### What to work on
Output the data below exactly, images excluded.

### Data records
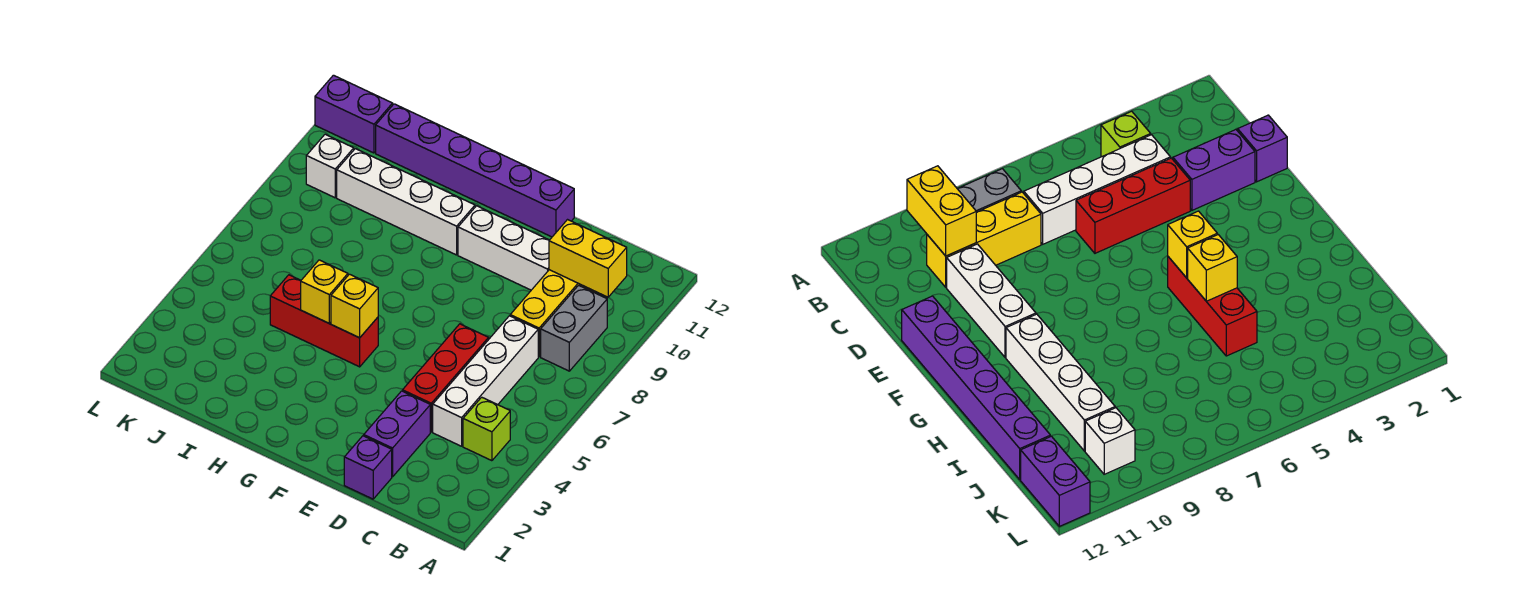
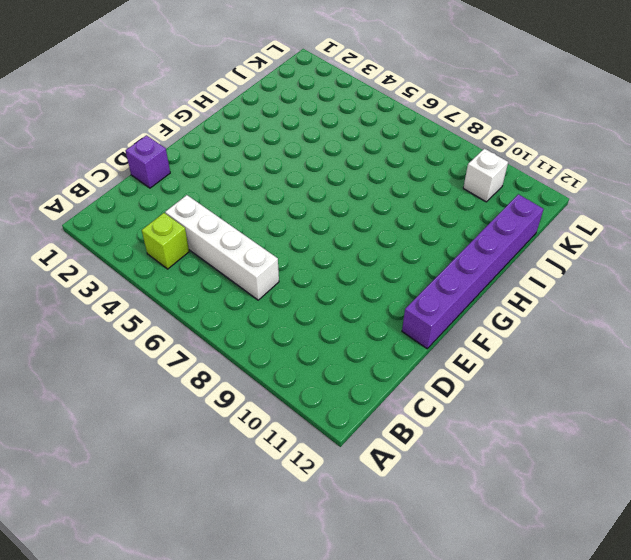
none -> grey brick B8:B9 level 1
none -> yellow brick C8:C10 level 1
none -> purple brick D2:D3 level 1

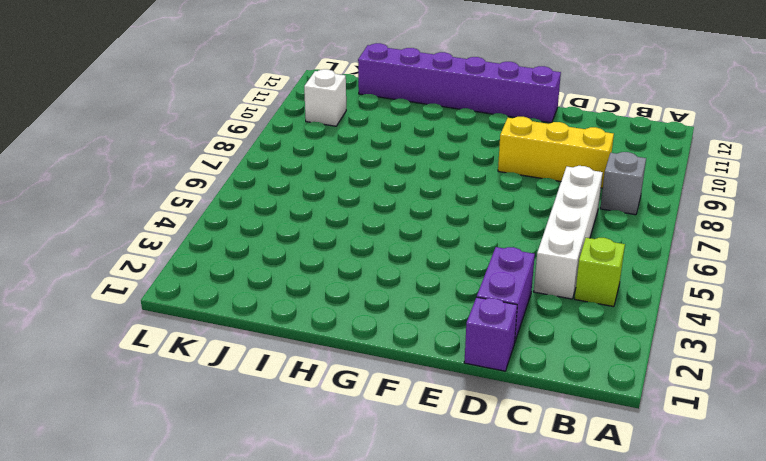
grey brick B8 level 1 -> grey brick B8:B9 level 1
yellow brick C9:E9 level 1 -> yellow brick C8:C10 level 1
none -> red brick D4:D6 level 1
none -> white brick D10:F10 level 1
none -> red brick G5:I5 level 1

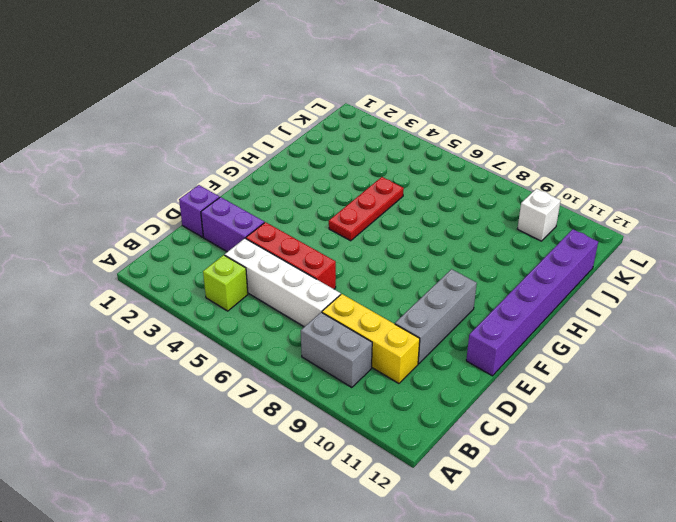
grey brick D10:F10 level 1 -> white brick D10:F10 level 1
red plate G5:I5 level 1 -> red brick G5:I5 level 1
none -> white brick G10:J10 level 1
none -> purple brick K12:L12 level 1
none -> yellow brick B10:C10 level 2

### Output for this exercise
none -> grey brick B8:B9 level 1
none -> yellow brick C8:C10 level 1
none -> purple brick D2:D3 level 1

grey brick B8 level 1 -> grey brick B8:B9 level 1
yellow brick C9:E9 level 1 -> yellow brick C8:C10 level 1
none -> red brick D4:D6 level 1
none -> white brick D10:F10 level 1
none -> red brick G5:I5 level 1

grey brick D10:F10 level 1 -> white brick D10:F10 level 1
red plate G5:I5 level 1 -> red brick G5:I5 level 1
none -> white brick G10:J10 level 1
none -> purple brick K12:L12 level 1
none -> yellow brick B10:C10 level 2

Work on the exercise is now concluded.